==== Records provided
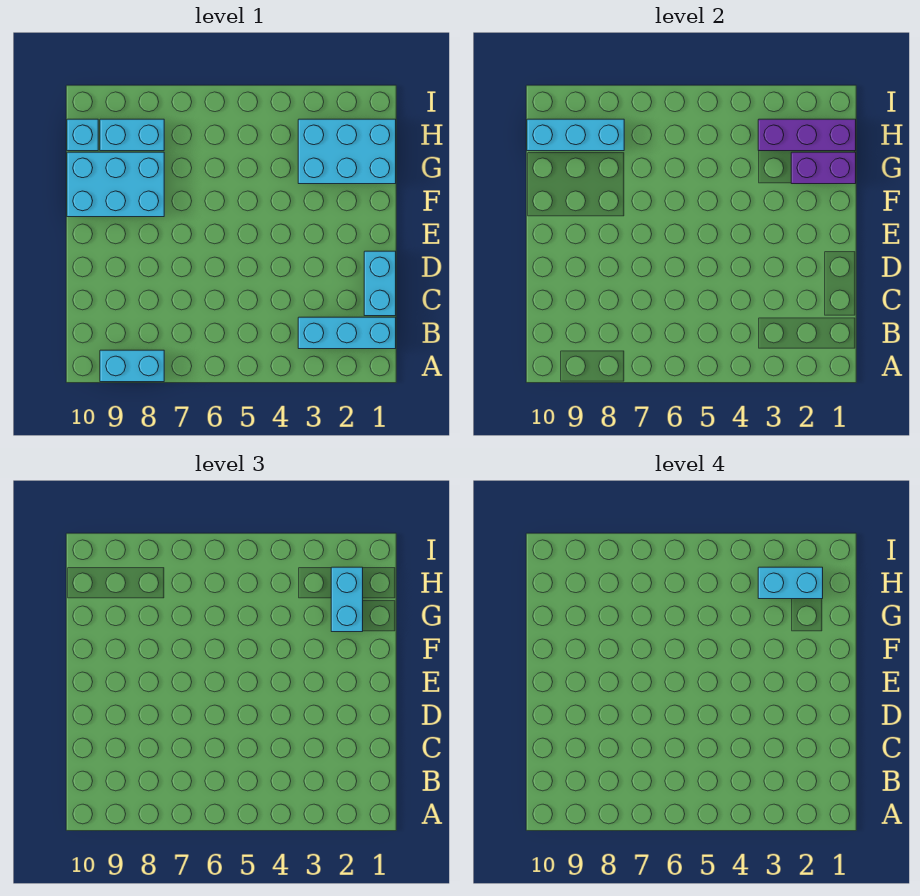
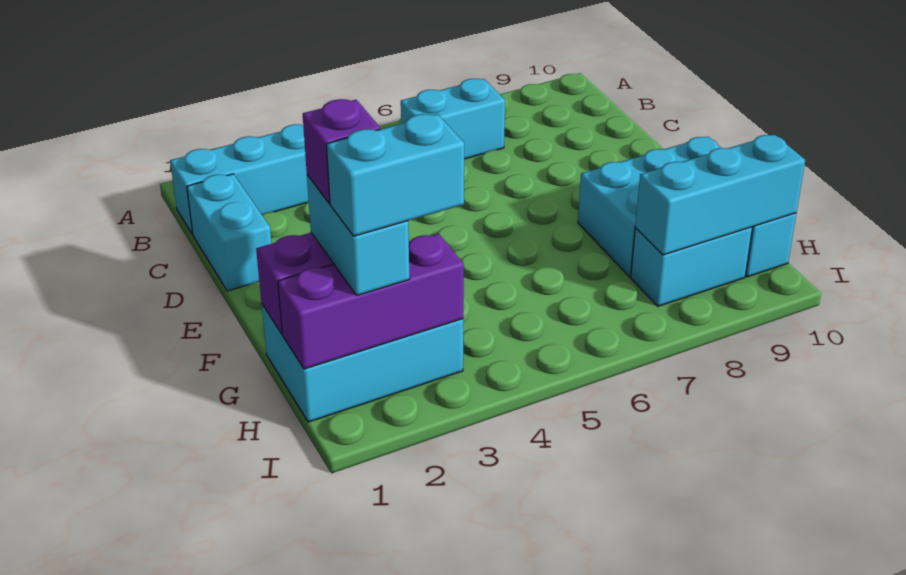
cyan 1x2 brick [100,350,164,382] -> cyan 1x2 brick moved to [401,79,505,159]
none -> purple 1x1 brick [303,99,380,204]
========
==== Records provided
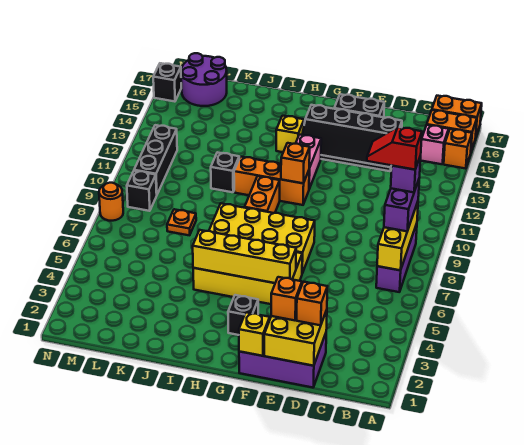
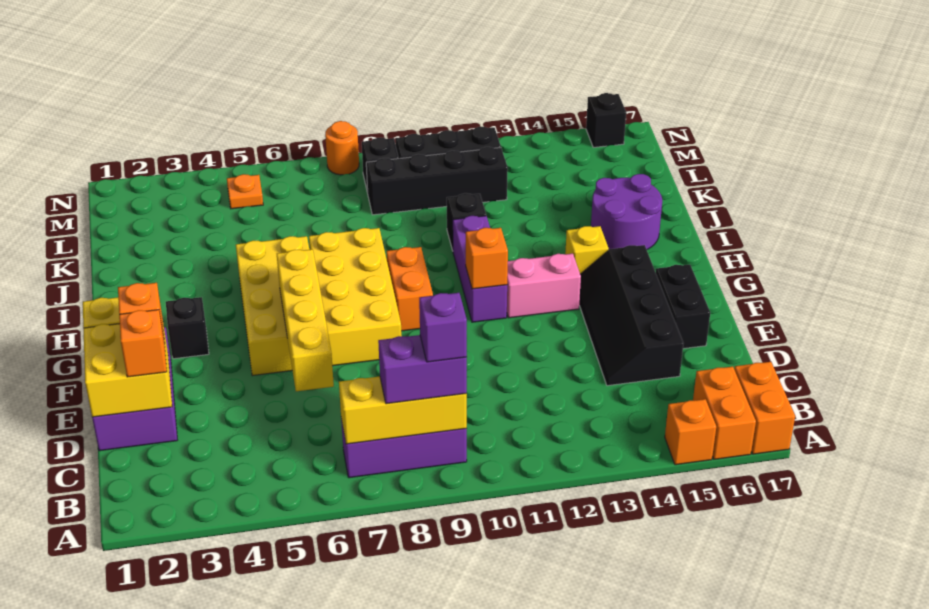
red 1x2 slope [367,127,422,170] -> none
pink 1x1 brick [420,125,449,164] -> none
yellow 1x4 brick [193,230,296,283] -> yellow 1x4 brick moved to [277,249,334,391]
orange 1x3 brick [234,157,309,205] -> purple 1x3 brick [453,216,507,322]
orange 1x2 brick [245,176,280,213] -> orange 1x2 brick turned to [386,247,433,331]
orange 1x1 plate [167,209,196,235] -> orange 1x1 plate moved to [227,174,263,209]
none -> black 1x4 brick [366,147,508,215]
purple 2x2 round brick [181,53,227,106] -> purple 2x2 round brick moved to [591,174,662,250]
========
==== Records provided
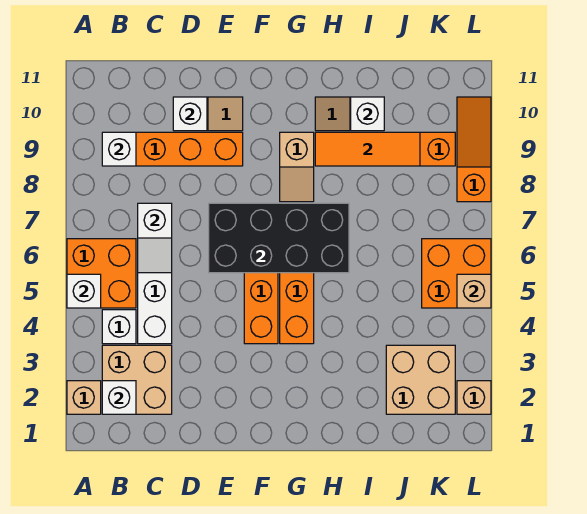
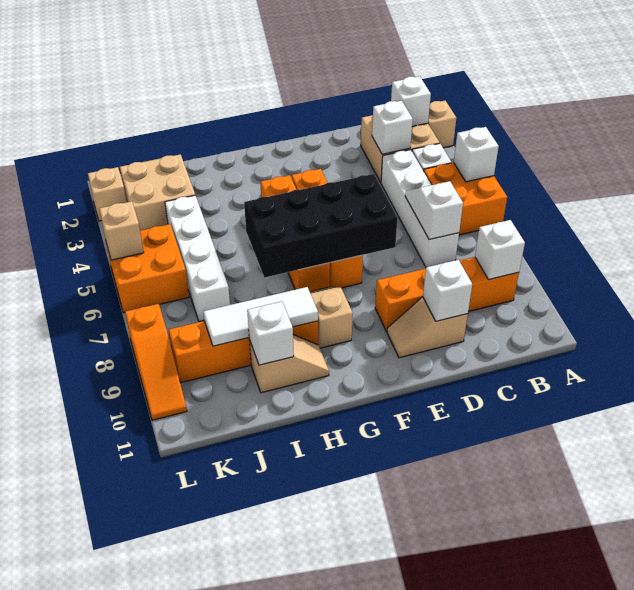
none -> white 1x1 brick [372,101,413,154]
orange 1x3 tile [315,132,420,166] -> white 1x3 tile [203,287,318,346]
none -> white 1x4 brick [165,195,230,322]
========
How many lines of the entries contain the string "moved"? Answer with a number and no other words.

● **Output for this task**
4